## Entries provided:
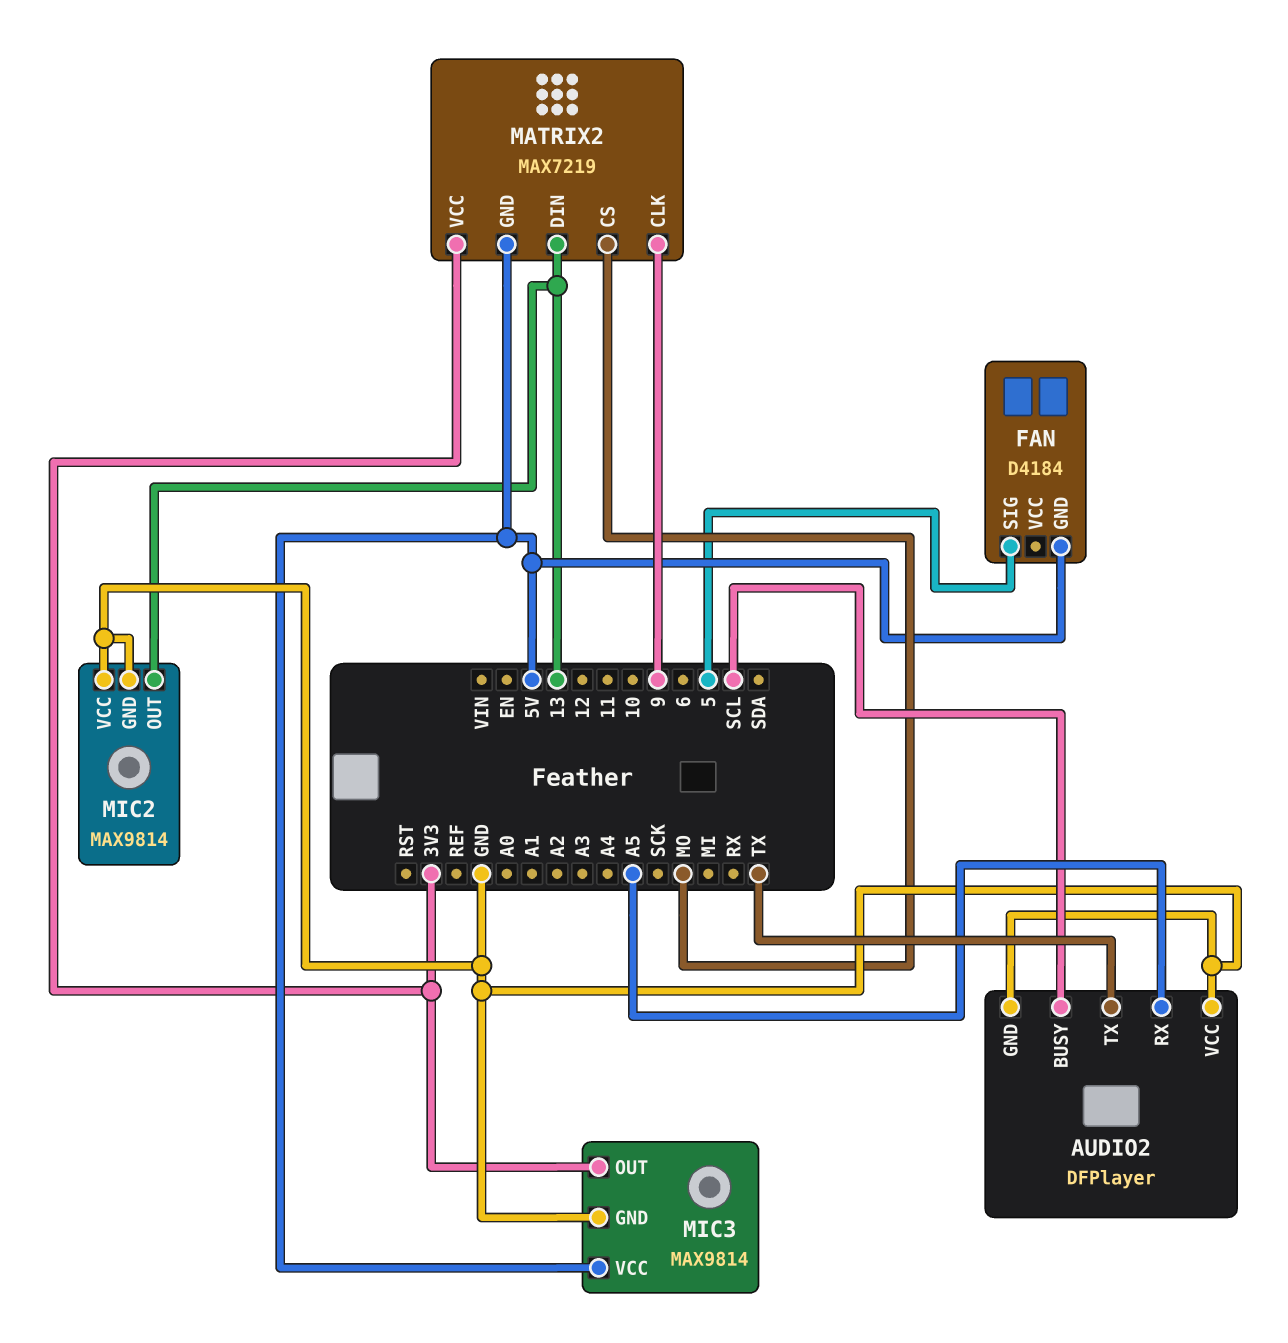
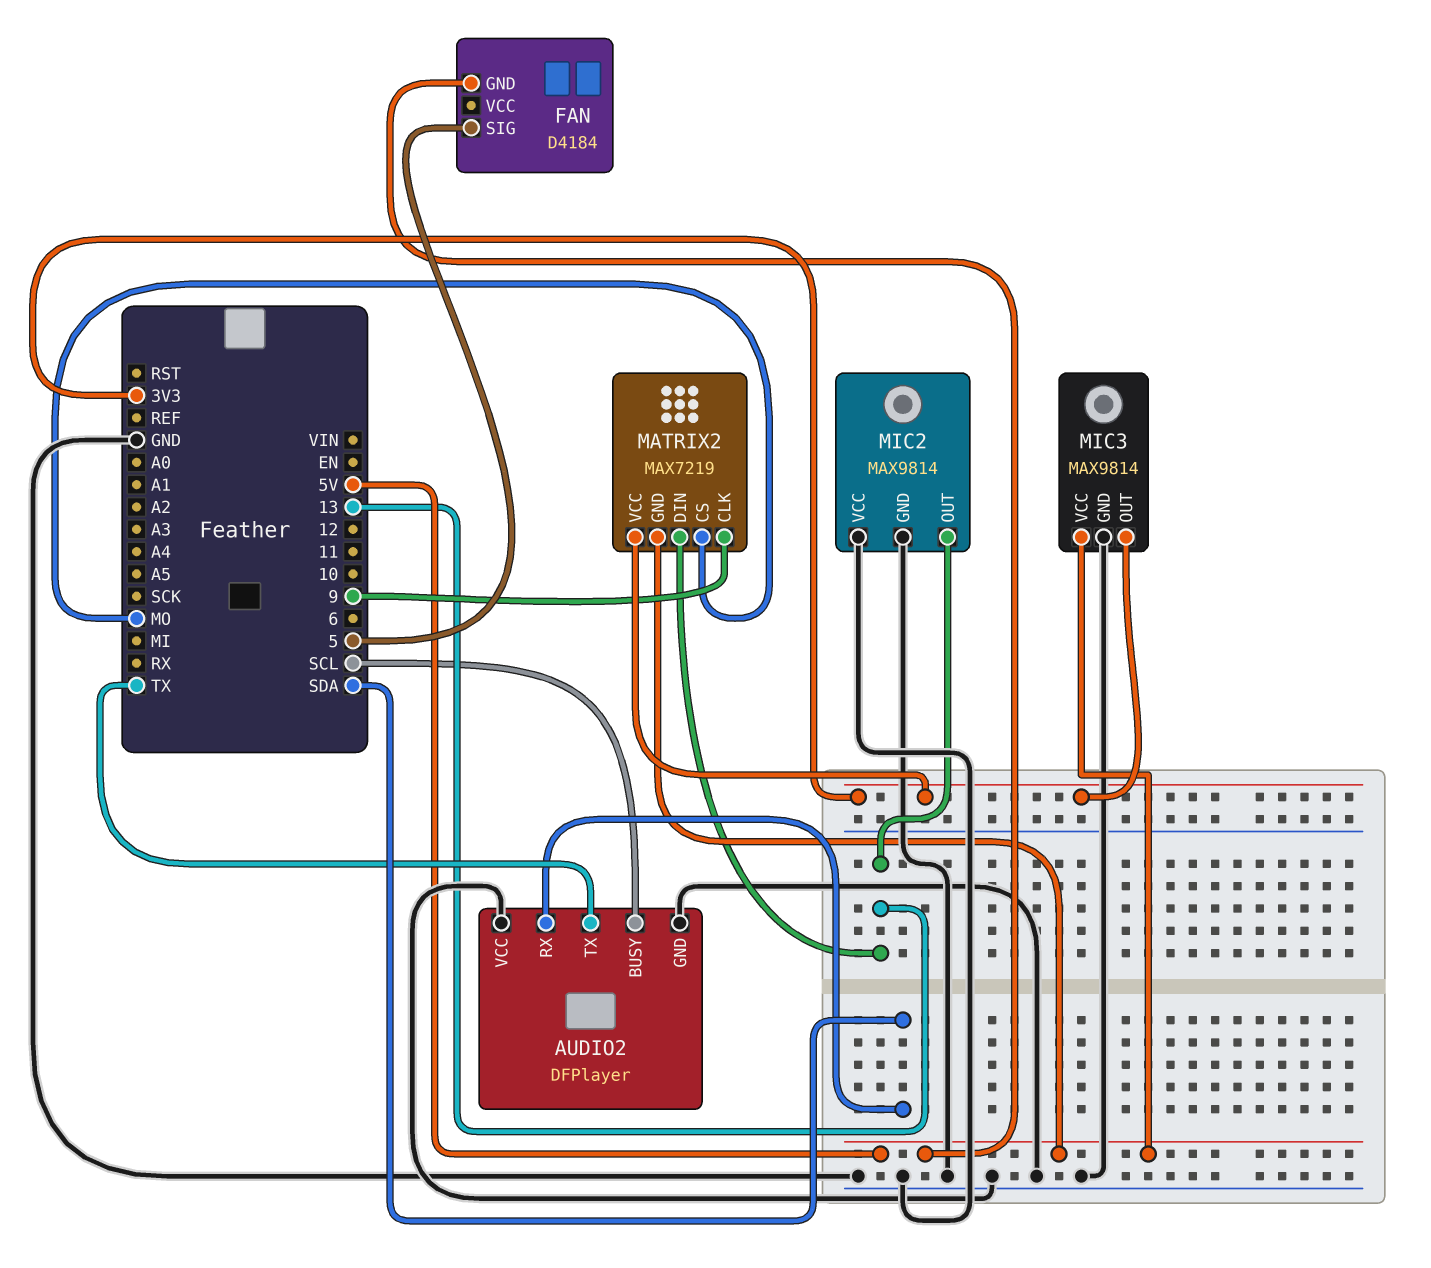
AUDIO2 pin RX: A5 -> SDA

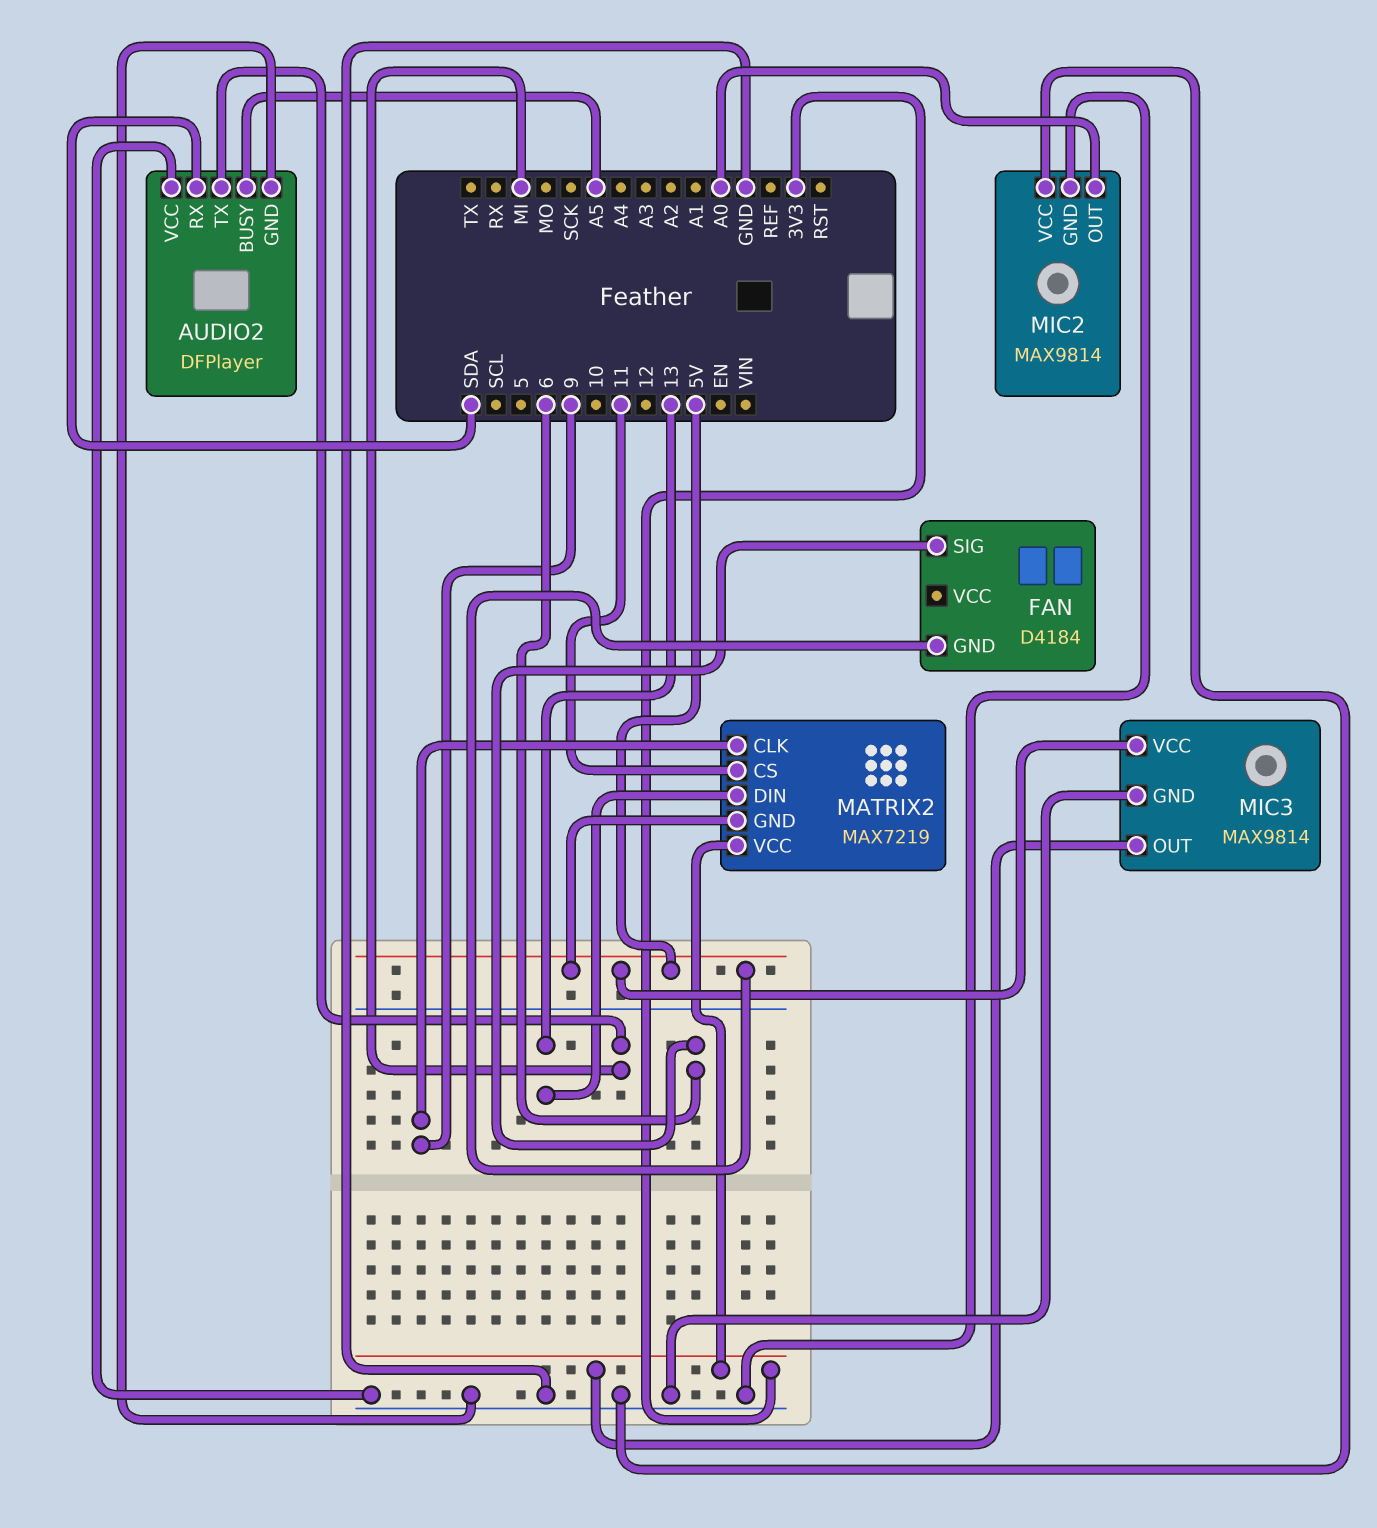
AUDIO2 pin BUSY: SCL -> A5
AUDIO2 pin TX: TX -> MI
FAN pin SIG: 5 -> 6
MATRIX2 pin CS: MO -> 11
MIC2 pin OUT: 13 -> A0

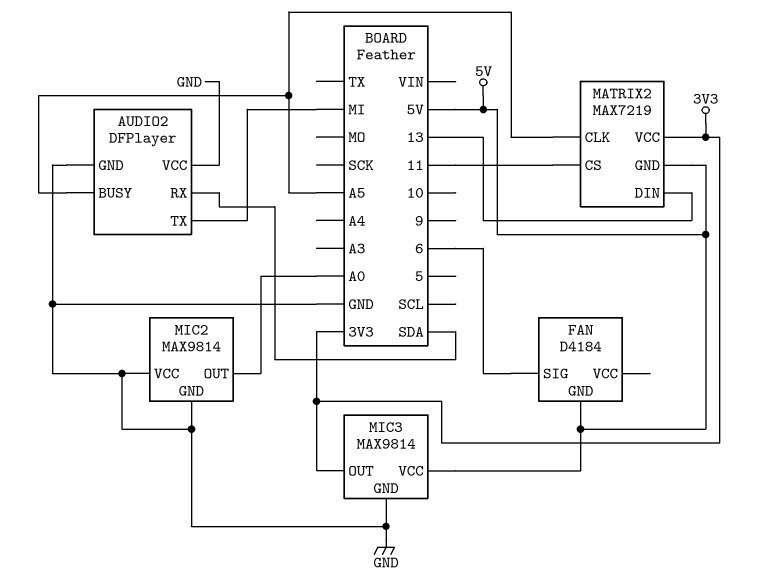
MATRIX2 pin CLK: 9 -> A5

## Work instruction:
Pictures are to be left out; otherwise, copy exactly each line from the one containing "MATRIX2 pin CS: MO -> 11" through the last line of the listing.

## Final answer:
MATRIX2 pin CS: MO -> 11
MIC2 pin OUT: 13 -> A0

MATRIX2 pin CLK: 9 -> A5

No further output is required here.